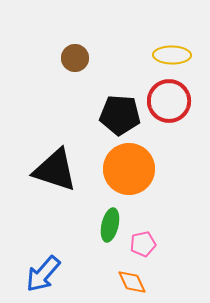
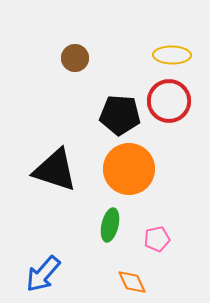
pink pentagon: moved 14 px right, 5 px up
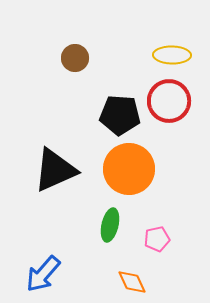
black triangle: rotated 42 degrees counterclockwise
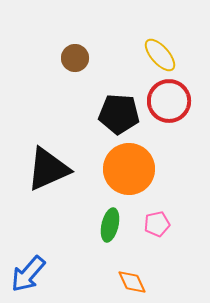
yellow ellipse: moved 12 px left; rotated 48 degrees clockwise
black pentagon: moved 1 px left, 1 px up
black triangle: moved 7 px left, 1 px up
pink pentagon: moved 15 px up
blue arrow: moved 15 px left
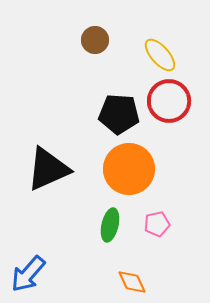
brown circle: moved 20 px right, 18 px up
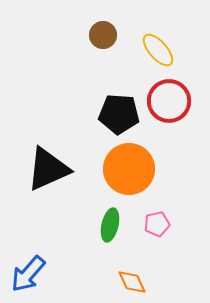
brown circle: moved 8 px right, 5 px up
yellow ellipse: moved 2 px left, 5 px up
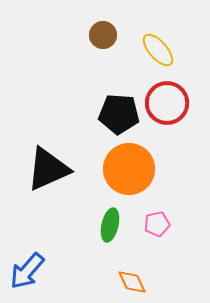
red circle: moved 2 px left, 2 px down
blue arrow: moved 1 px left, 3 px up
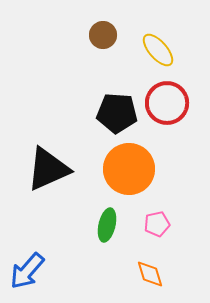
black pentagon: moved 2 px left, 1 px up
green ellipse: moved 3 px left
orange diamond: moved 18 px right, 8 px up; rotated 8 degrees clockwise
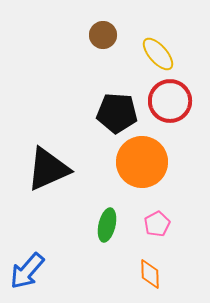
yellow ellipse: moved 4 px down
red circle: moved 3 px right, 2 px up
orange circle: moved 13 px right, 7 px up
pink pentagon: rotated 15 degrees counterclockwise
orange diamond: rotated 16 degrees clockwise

──────

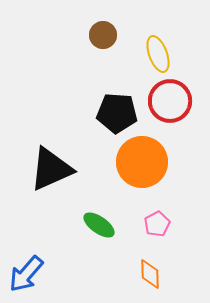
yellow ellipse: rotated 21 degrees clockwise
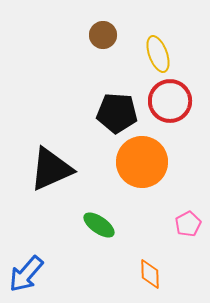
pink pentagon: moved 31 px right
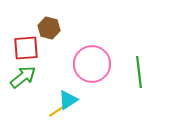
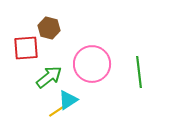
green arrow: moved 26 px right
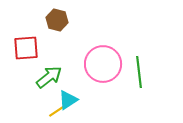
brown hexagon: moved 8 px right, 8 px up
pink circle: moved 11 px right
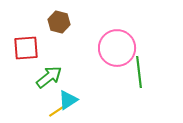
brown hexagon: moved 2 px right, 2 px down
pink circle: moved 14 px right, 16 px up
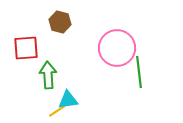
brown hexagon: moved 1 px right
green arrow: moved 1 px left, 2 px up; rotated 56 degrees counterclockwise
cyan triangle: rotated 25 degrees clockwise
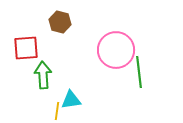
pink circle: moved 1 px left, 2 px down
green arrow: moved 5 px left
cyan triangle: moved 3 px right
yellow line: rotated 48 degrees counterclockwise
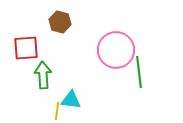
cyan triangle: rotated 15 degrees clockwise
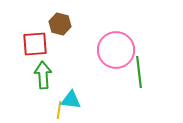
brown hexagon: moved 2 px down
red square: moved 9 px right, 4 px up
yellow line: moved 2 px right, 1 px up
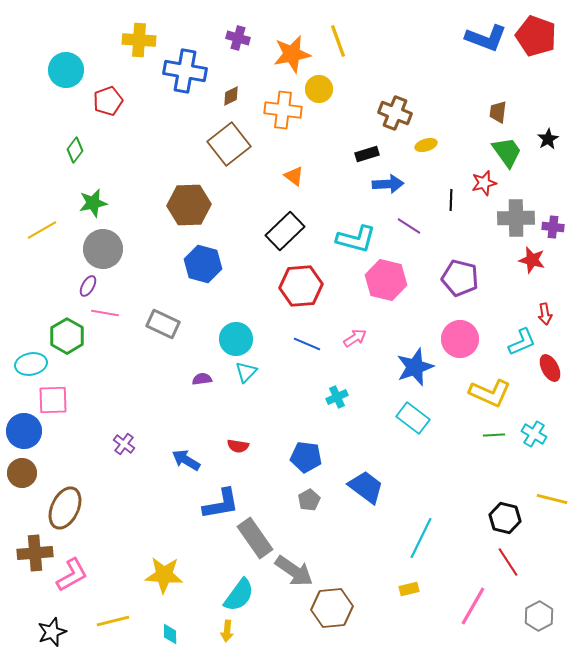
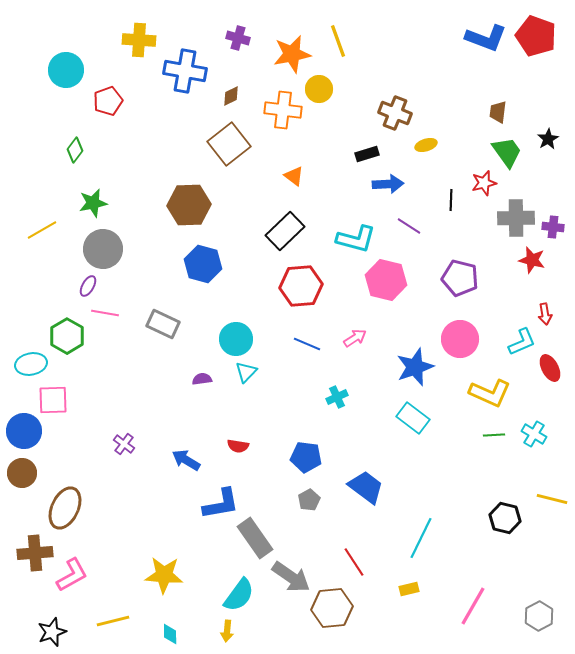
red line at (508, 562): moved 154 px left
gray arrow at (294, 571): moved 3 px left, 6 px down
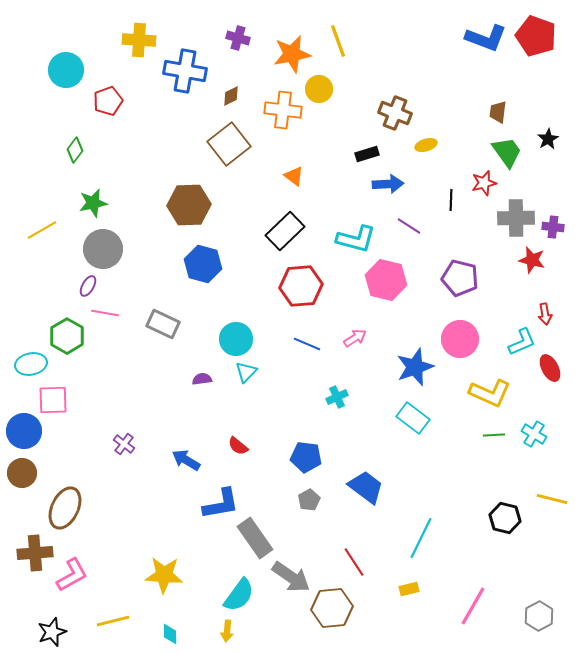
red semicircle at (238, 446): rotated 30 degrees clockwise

──────

● **STATED EXERCISE**
Identify every line in the material above that contains the word "counterclockwise", and copy each of those lines. Case counts.

● **WRITTEN RESPONSE**
black triangle: rotated 42 degrees counterclockwise
pink pentagon: rotated 15 degrees counterclockwise
green arrow: moved 1 px left, 2 px up; rotated 56 degrees counterclockwise
yellow line: rotated 48 degrees counterclockwise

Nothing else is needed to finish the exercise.